▸ Activity:
Among the lines below, take the one holding "in_first: [1021, 430]", the one holding "was: turquoise mabeze", and all lines between them. Set them down exactly.

▸ Data records:
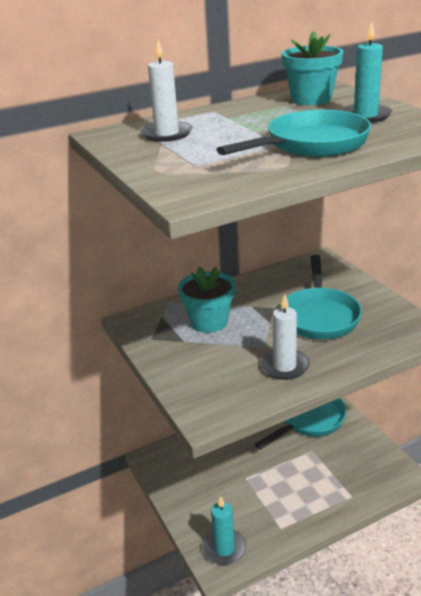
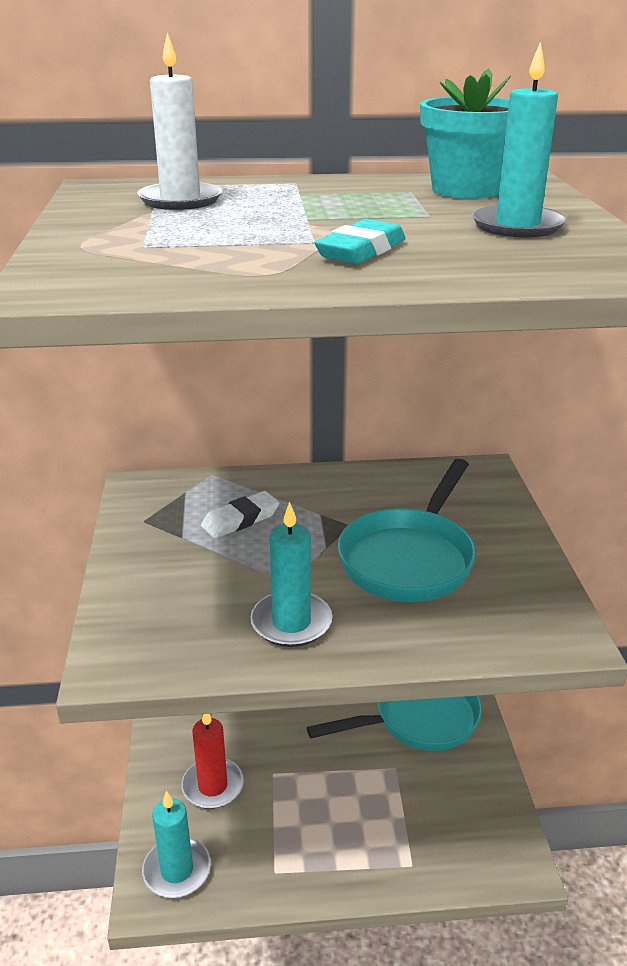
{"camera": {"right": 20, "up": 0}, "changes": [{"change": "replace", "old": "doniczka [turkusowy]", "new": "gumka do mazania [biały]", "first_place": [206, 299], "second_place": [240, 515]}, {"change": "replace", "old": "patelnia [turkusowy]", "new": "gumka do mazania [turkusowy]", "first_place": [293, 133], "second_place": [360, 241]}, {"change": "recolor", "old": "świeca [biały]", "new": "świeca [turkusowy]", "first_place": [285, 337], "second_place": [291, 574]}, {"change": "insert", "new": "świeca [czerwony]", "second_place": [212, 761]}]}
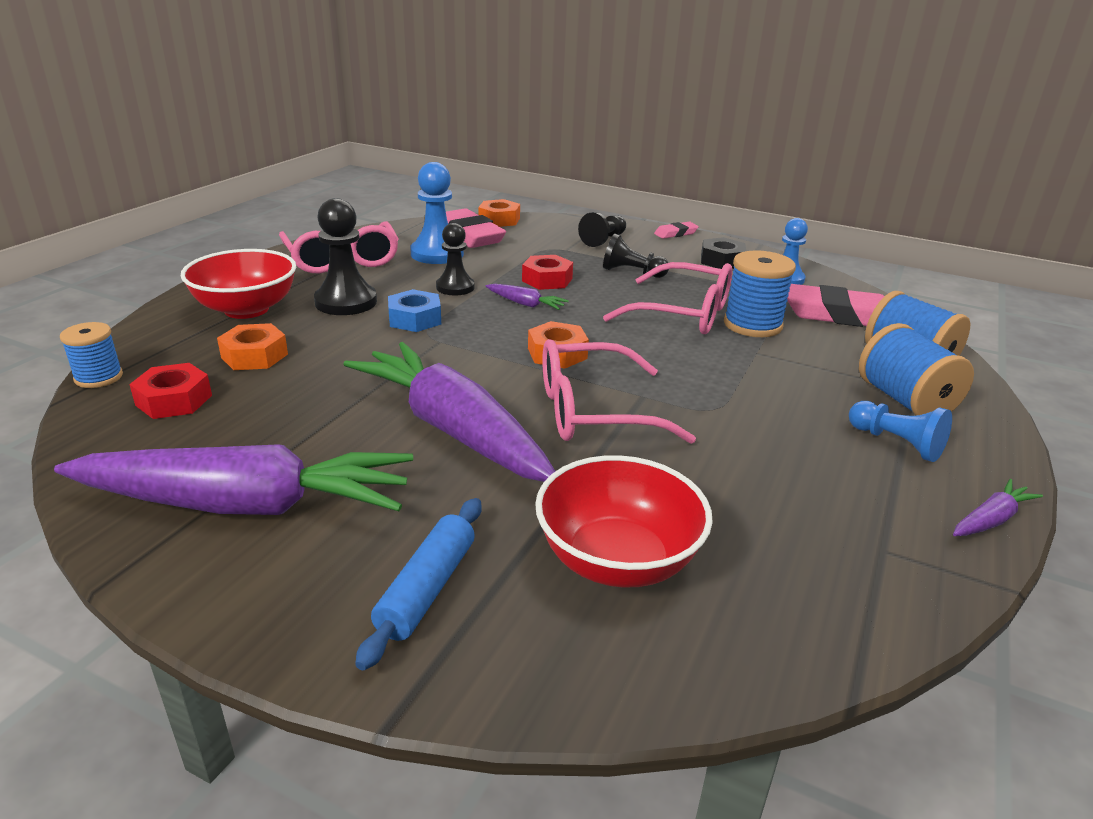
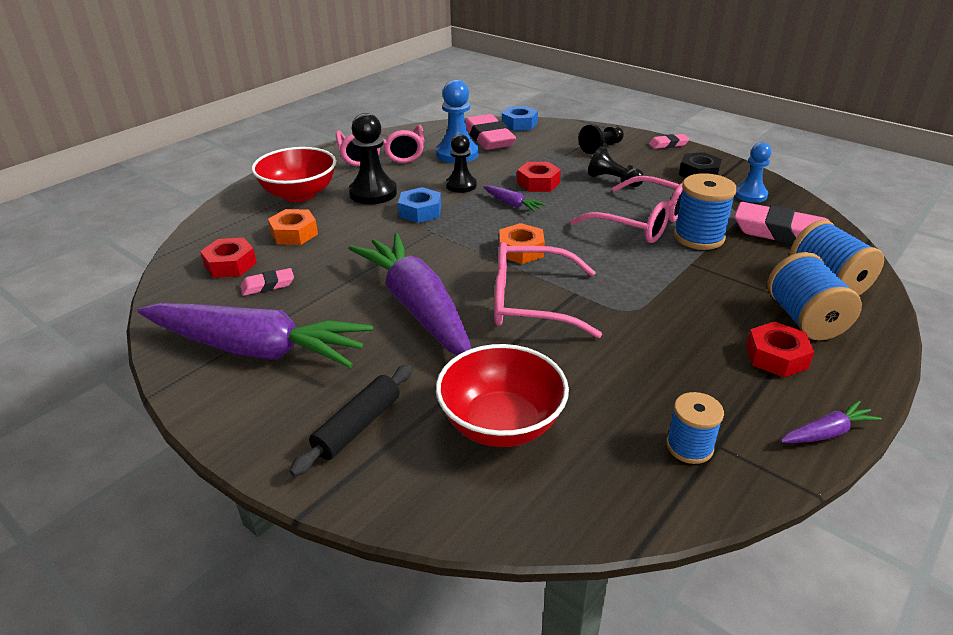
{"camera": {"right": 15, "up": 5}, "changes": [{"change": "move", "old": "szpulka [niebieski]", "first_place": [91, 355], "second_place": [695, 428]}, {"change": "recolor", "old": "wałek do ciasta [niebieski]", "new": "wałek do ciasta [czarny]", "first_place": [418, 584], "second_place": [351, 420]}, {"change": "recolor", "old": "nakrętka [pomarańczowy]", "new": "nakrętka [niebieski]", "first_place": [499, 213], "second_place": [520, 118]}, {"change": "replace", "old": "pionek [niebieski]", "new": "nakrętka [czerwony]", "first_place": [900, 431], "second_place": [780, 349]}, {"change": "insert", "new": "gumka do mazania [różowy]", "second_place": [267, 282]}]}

==

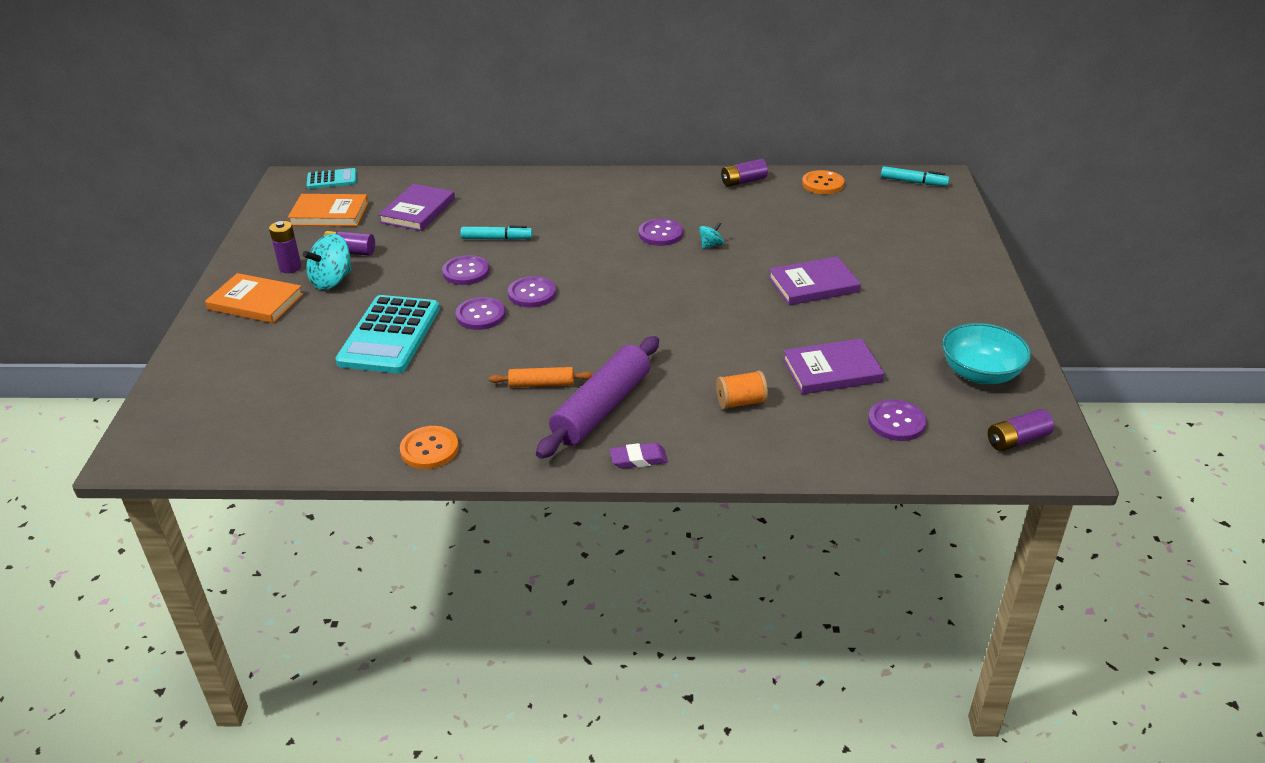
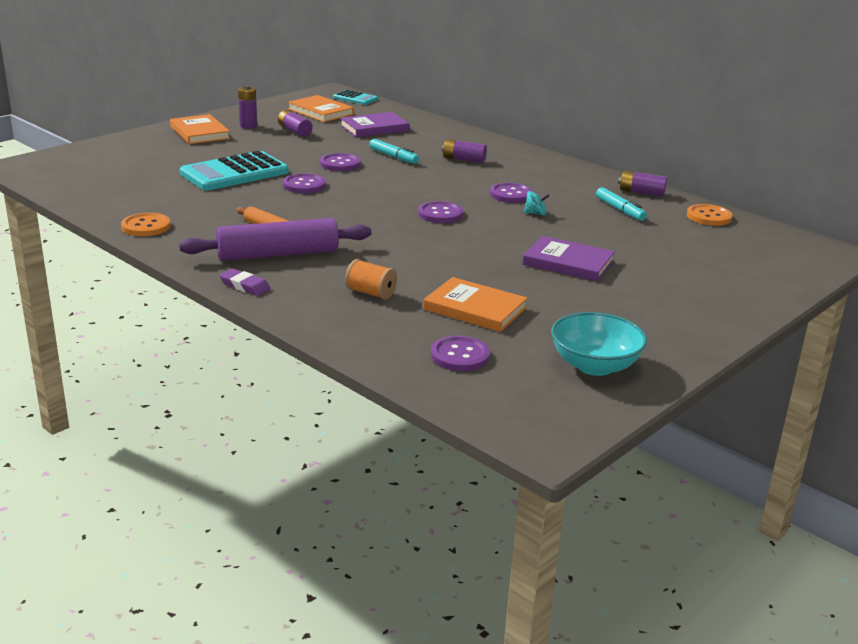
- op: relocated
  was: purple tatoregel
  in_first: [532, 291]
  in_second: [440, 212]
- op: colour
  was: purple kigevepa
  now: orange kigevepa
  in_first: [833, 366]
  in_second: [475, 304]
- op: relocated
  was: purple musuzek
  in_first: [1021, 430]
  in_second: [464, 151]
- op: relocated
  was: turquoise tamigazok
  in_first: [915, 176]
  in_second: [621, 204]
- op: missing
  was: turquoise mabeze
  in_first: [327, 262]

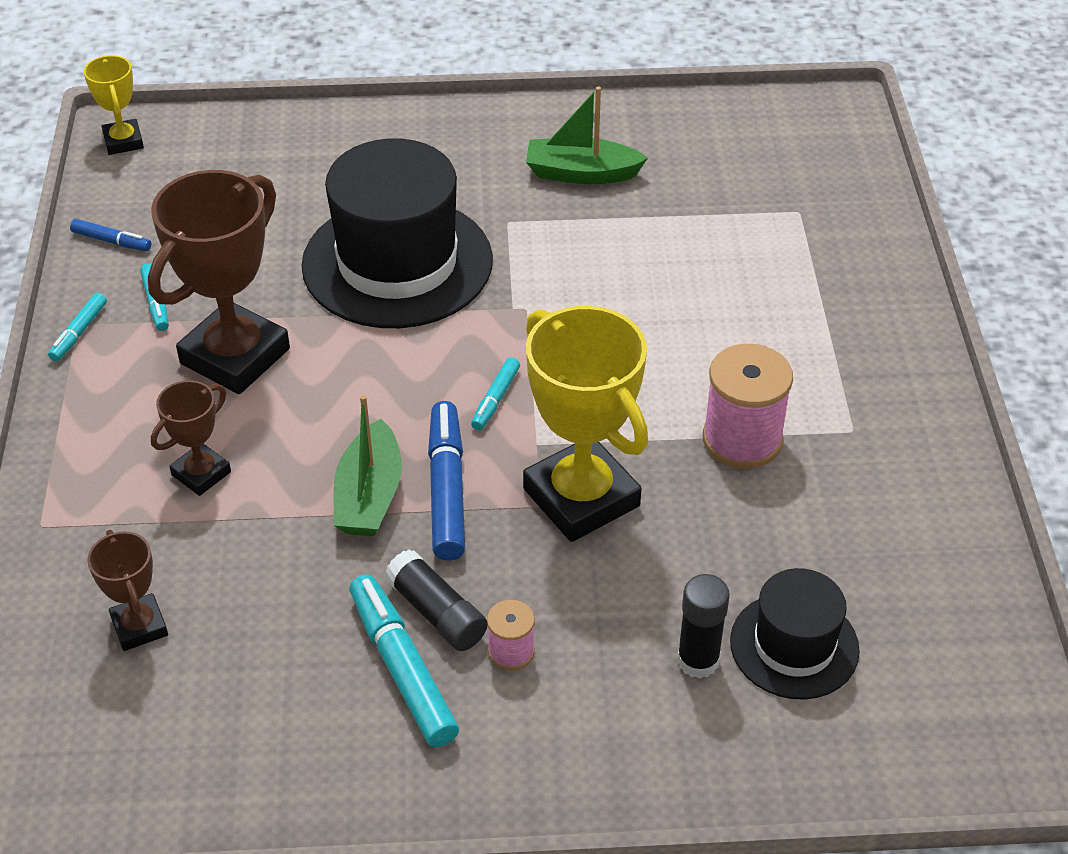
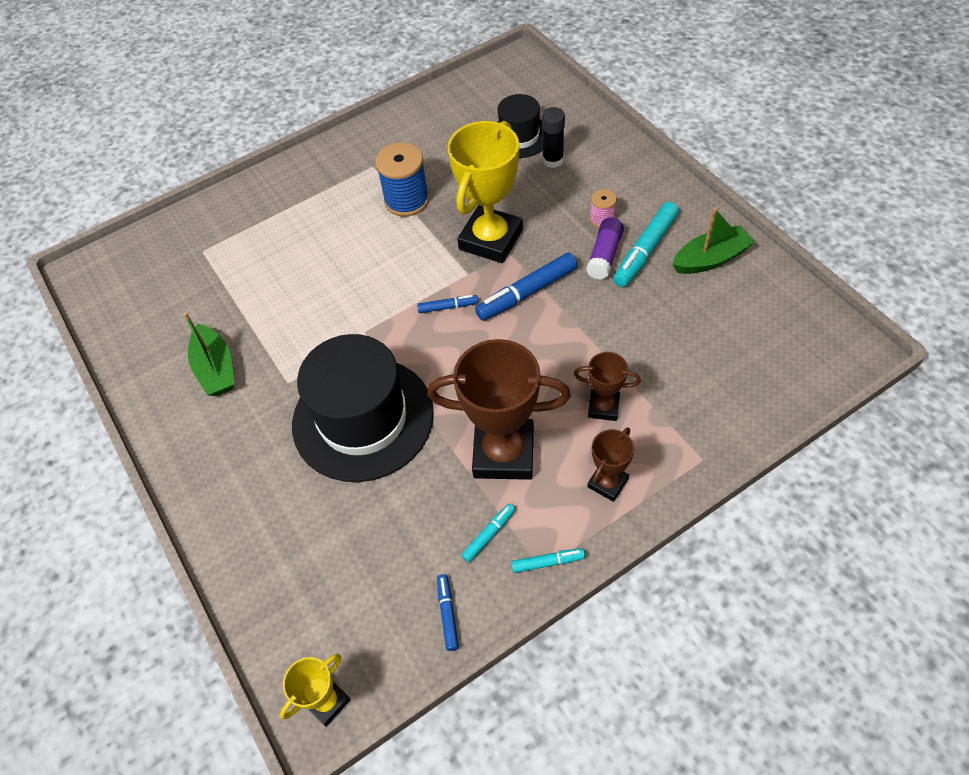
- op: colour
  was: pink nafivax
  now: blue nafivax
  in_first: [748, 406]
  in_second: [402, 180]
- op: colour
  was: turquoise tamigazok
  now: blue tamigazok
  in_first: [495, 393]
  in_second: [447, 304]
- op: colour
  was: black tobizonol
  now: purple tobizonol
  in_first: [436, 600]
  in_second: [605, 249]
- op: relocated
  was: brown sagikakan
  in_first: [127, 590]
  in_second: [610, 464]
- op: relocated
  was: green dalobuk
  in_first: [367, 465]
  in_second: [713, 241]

* * *

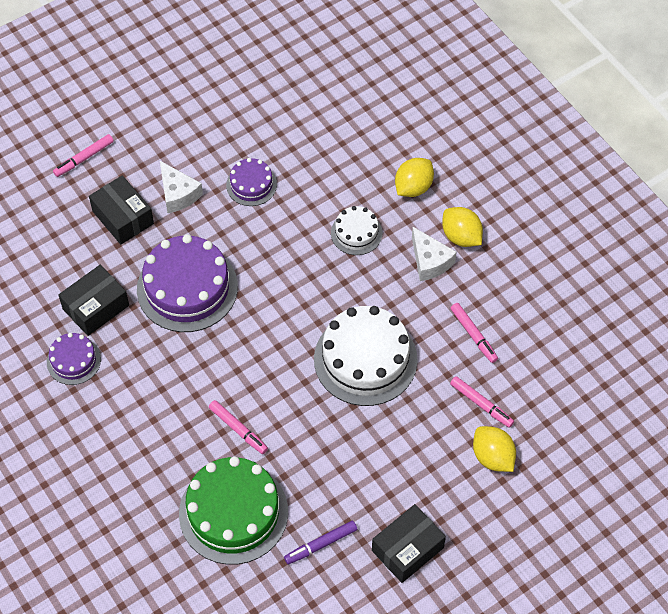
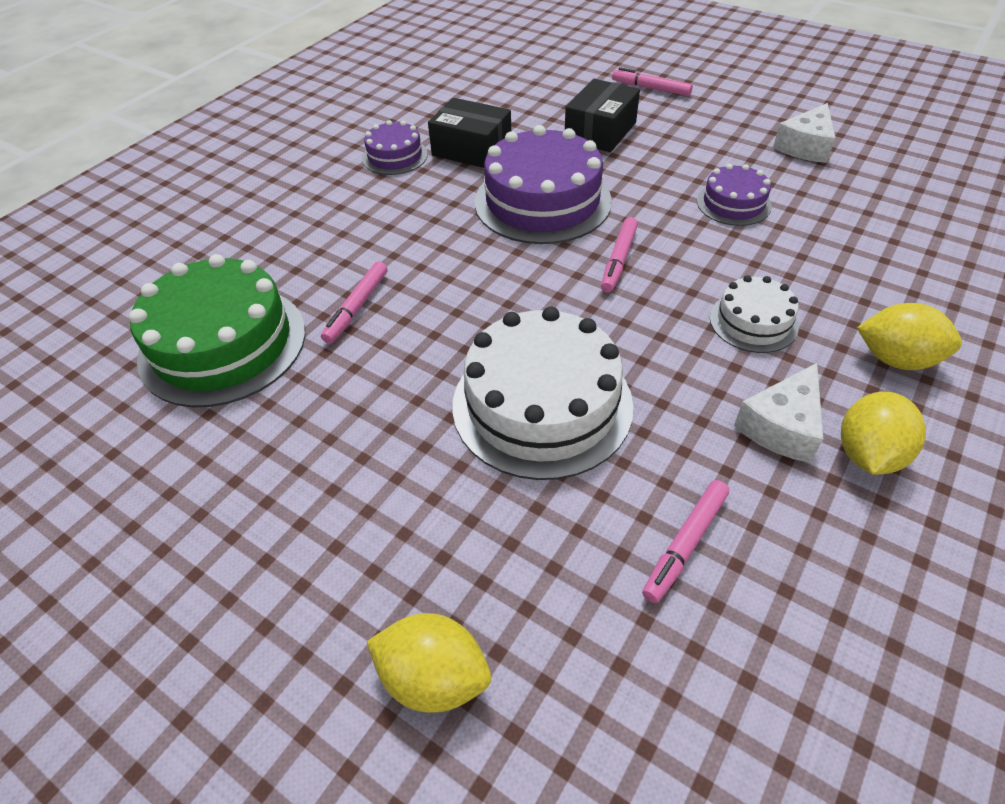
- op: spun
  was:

▸ Result:
  in_first: [1021, 430]
  in_second: [464, 151]
- op: relocated
  was: turquoise tamigazok
  in_first: [915, 176]
  in_second: [621, 204]
- op: missing
  was: turquoise mabeze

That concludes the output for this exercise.